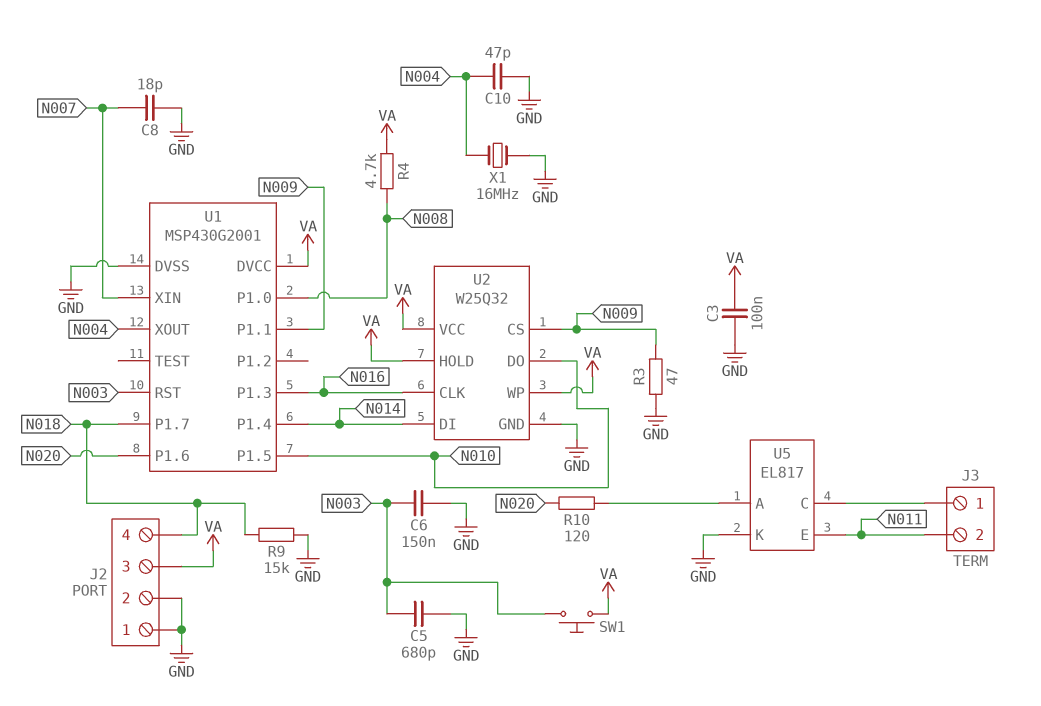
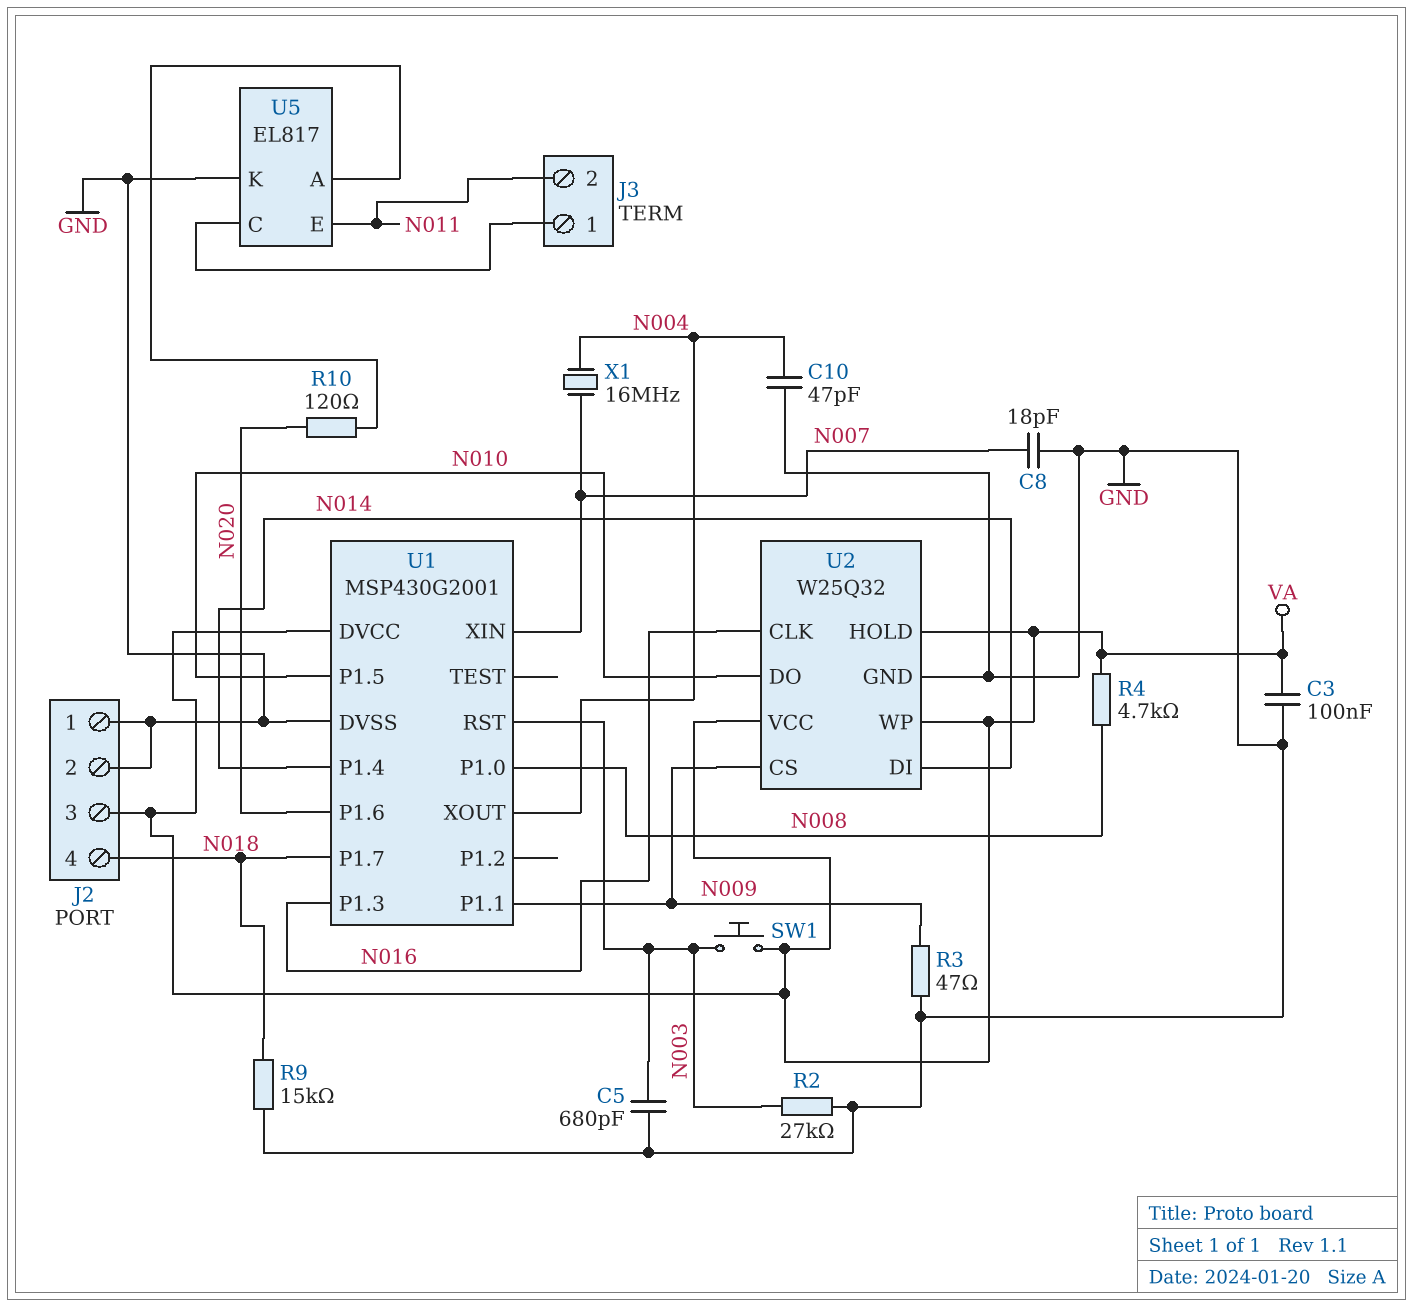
C6: 150nF (GND, N003) -> none
R2: none -> 27k (GND, N003)
X1: 16MHz (GND, N004) -> 16MHz (N004, N007)

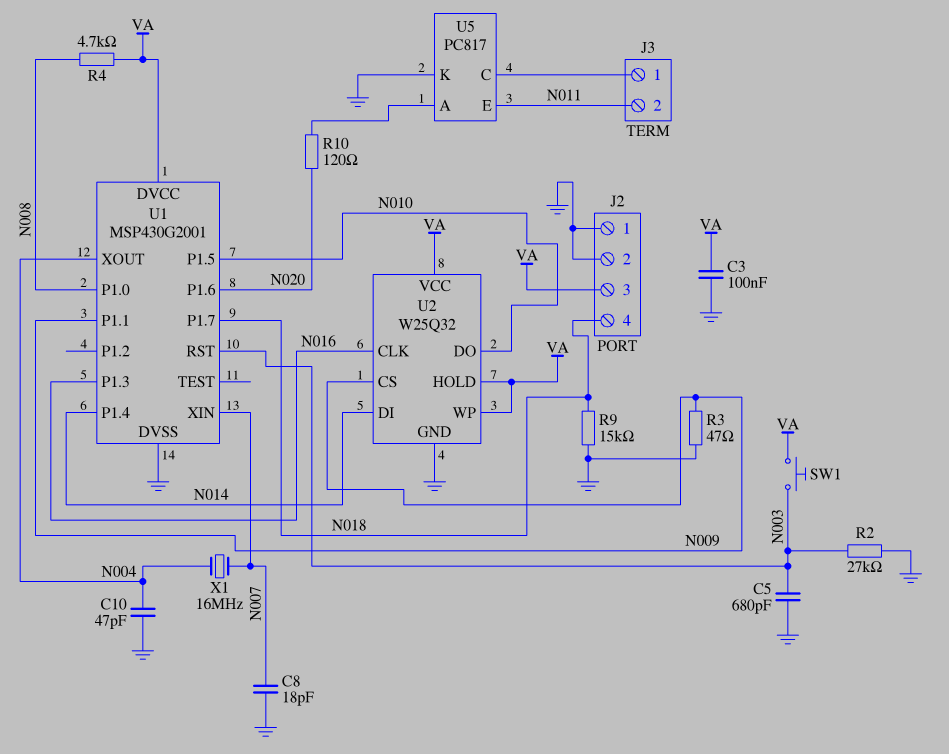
U5: EL817 -> PC817

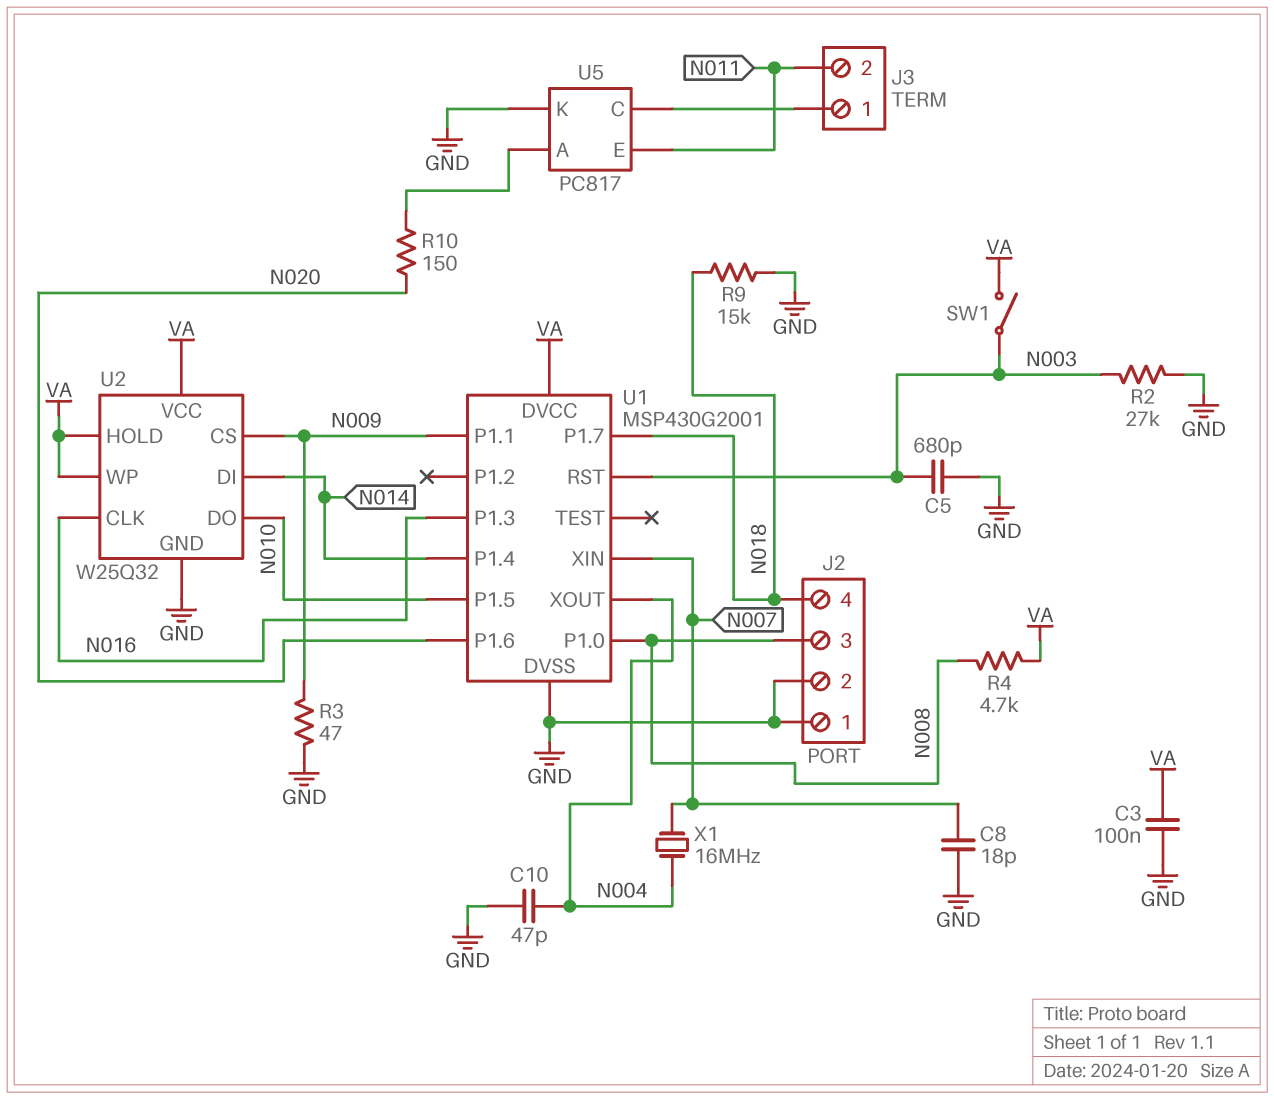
J2 pin 3: VA -> N008
R10: 120 (N020, U5/A) -> 150 (N020, U5/A)
SW1: button (N003, VA) -> switch (N003, VA)

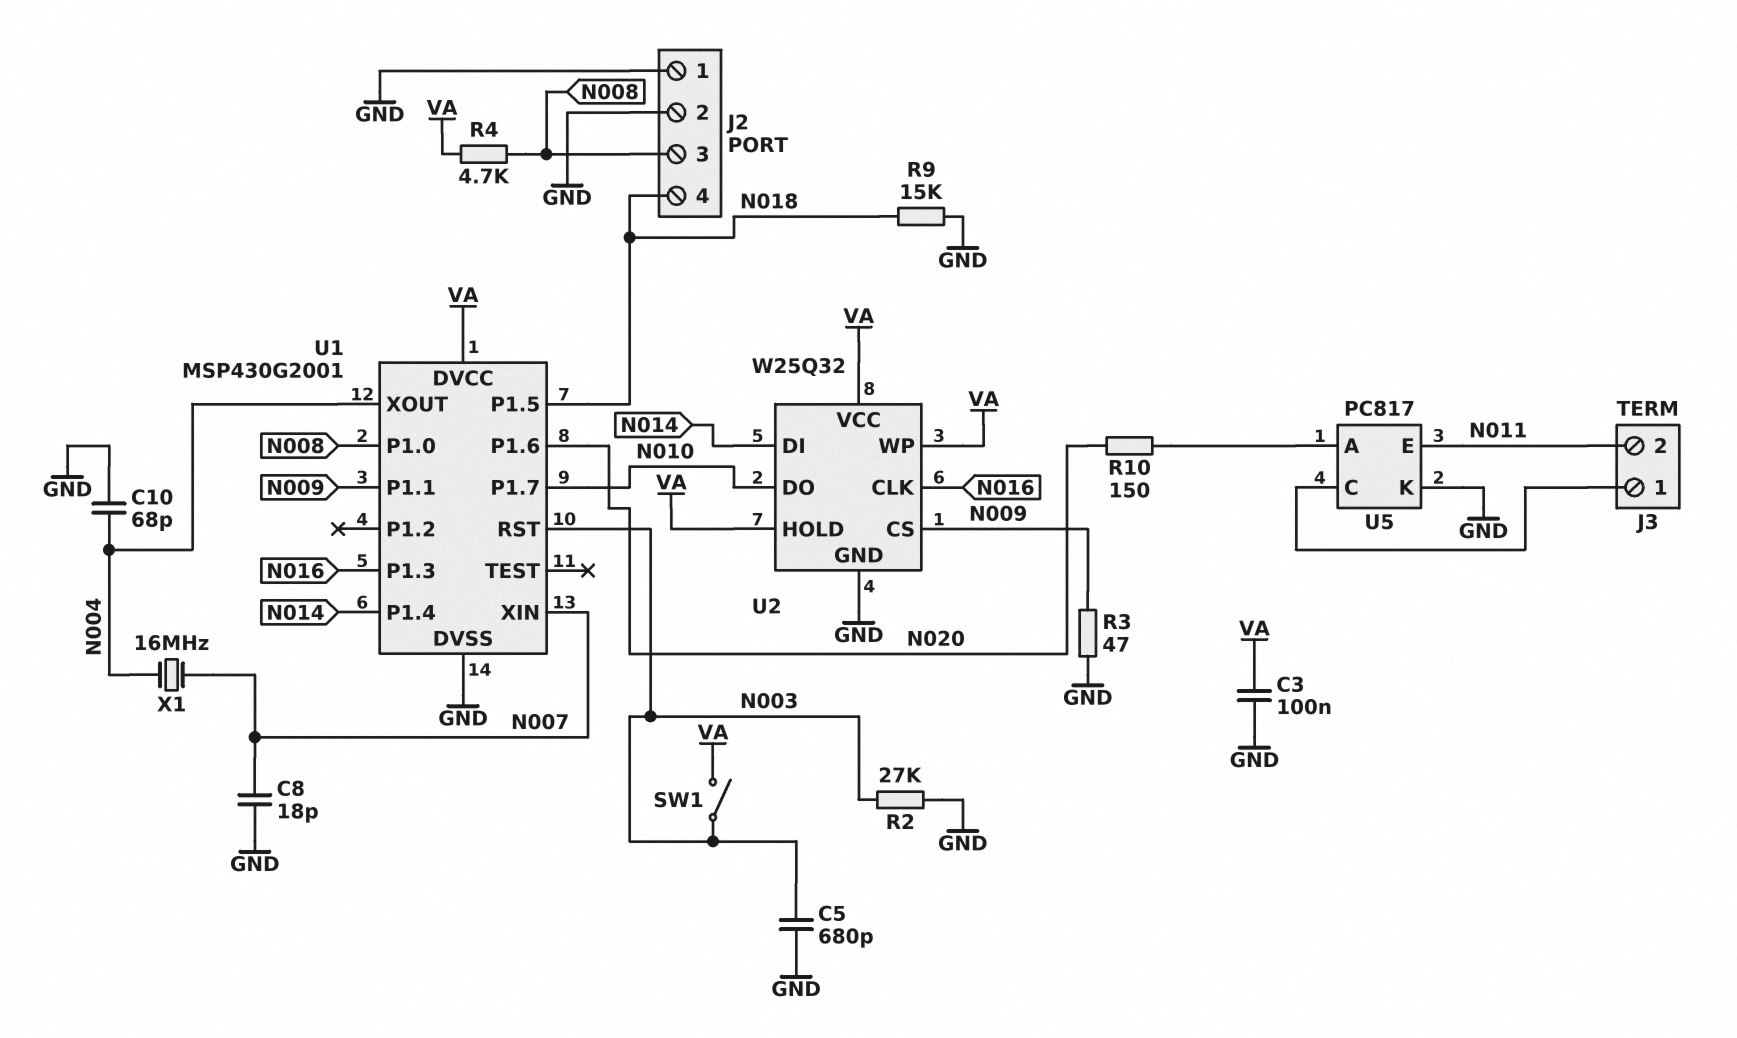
C10: 47pF (GND, N004) -> 68pF (GND, N004)
U1 pin P1.5: N010 -> N018
U1 pin P1.7: N018 -> N010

* * * * *

Every line of the material above that has the string "none" needs pulling out.

C6: 150nF (GND, N003) -> none
R2: none -> 27k (GND, N003)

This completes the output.